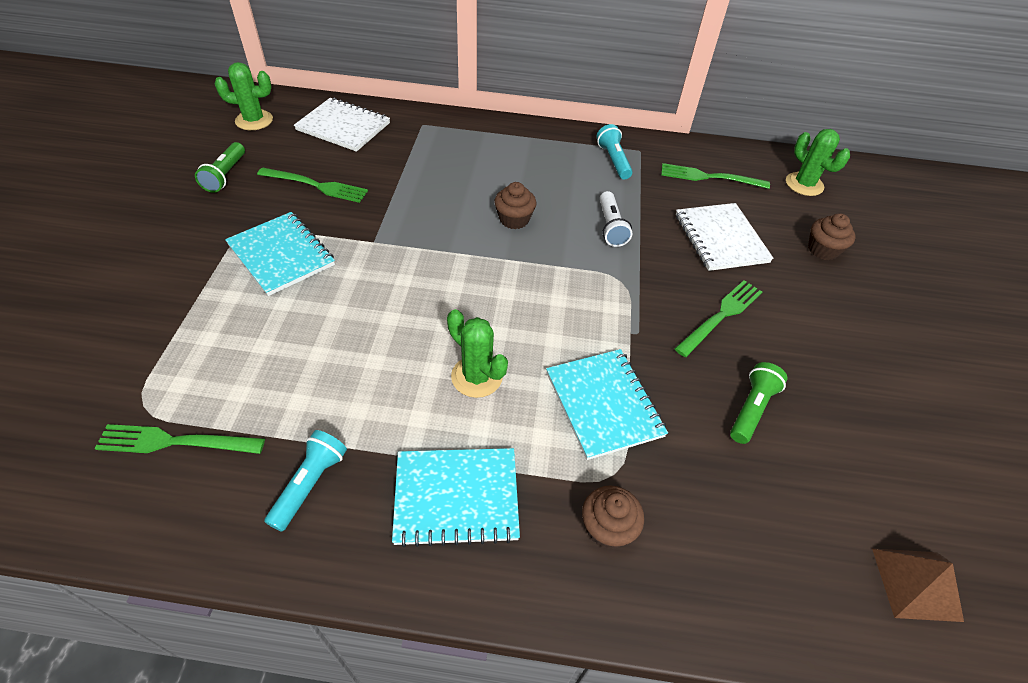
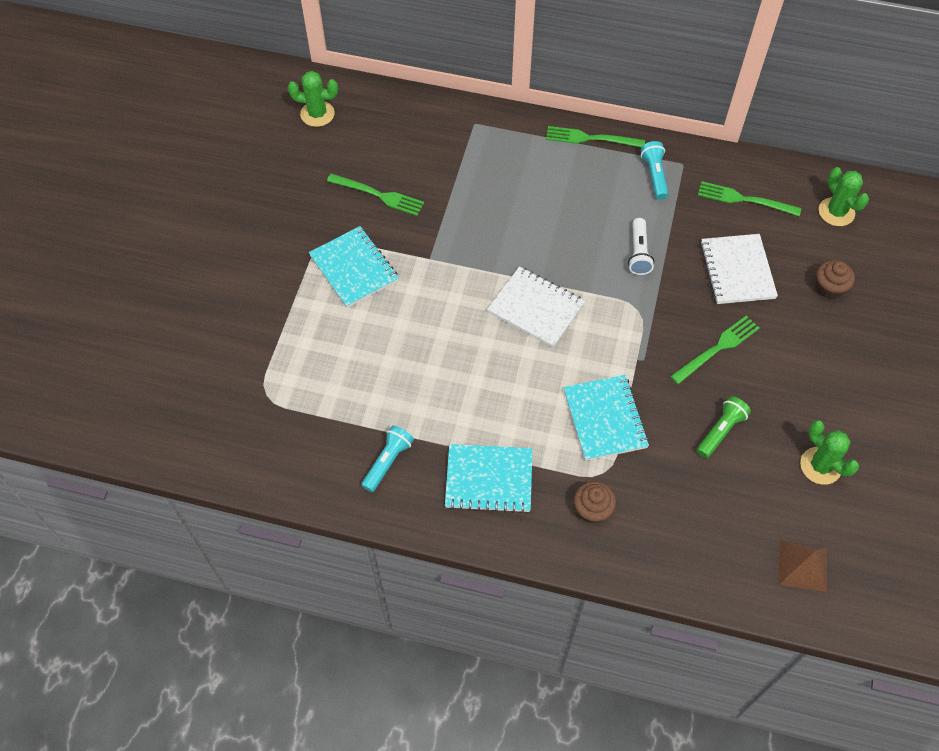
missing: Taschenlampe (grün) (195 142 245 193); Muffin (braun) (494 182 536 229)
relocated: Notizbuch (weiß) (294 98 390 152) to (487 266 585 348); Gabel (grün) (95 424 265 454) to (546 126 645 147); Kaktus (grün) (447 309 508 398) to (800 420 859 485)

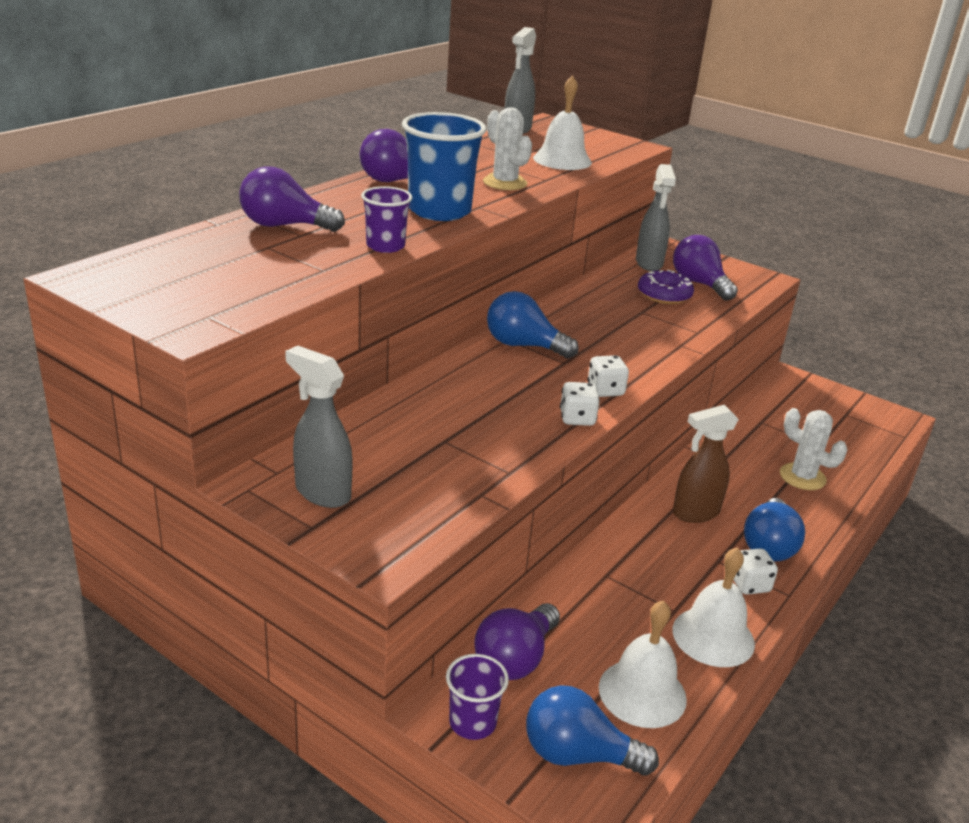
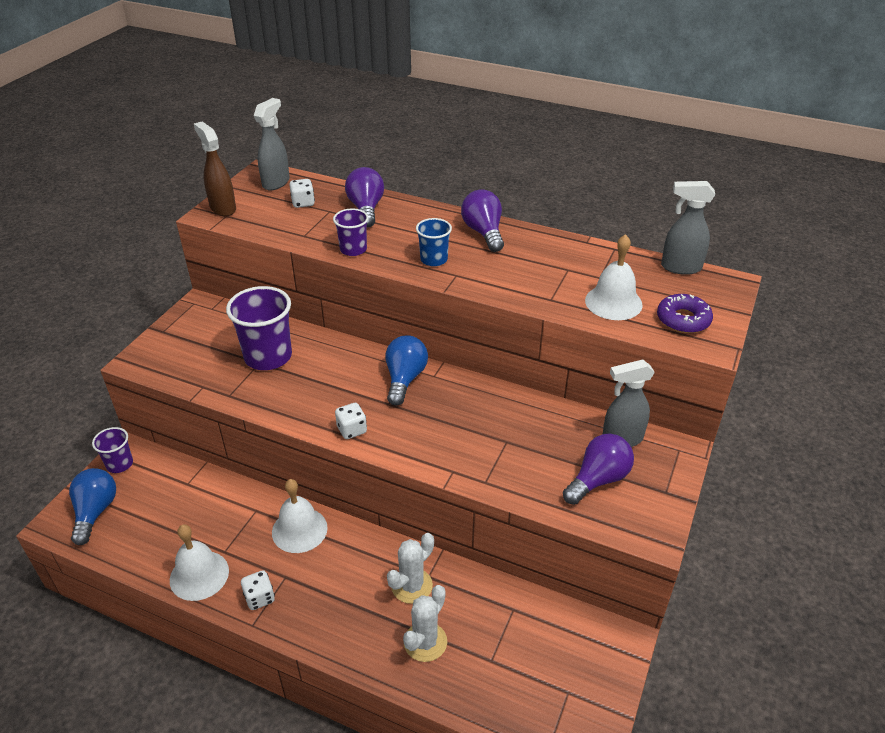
missing: Glühbirne (lila) (474 603 560 680); Glühbirne (blau) (744 498 805 562)
appeared: Becher (lila) (226 286 292 370)
relocated: Sprühflasche (braun) (673 405 739 523) to (194 122 236 216); Sprühflasche (grau) (285 346 353 508) to (254 98 290 190); Glocke (weiß) (599 600 687 728) to (272 479 328 553); Spielwürfel (weiß) (560 382 600 426) to (289 179 315 208); Kaktus (weiß) (483 107 532 190) to (387 533 434 604); Donut (lila) (638 270 694 304) to (657 294 713 333)
size: Becher (blau) (402 112 486 221) = (416 218 452 266) x0.56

:::::

### Required work
Copy the preceding data in full and word for word, dropping its pictures.

### Problem solution
missing: Taschenlampe (grün) (195 142 245 193); Muffin (braun) (494 182 536 229)
relocated: Notizbuch (weiß) (294 98 390 152) to (487 266 585 348); Gabel (grün) (95 424 265 454) to (546 126 645 147); Kaktus (grün) (447 309 508 398) to (800 420 859 485)

missing: Glühbirne (lila) (474 603 560 680); Glühbirne (blau) (744 498 805 562)
appeared: Becher (lila) (226 286 292 370)
relocated: Sprühflasche (braun) (673 405 739 523) to (194 122 236 216); Sprühflasche (grau) (285 346 353 508) to (254 98 290 190); Glocke (weiß) (599 600 687 728) to (272 479 328 553); Spielwürfel (weiß) (560 382 600 426) to (289 179 315 208); Kaktus (weiß) (483 107 532 190) to (387 533 434 604); Donut (lila) (638 270 694 304) to (657 294 713 333)
size: Becher (blau) (402 112 486 221) = (416 218 452 266) x0.56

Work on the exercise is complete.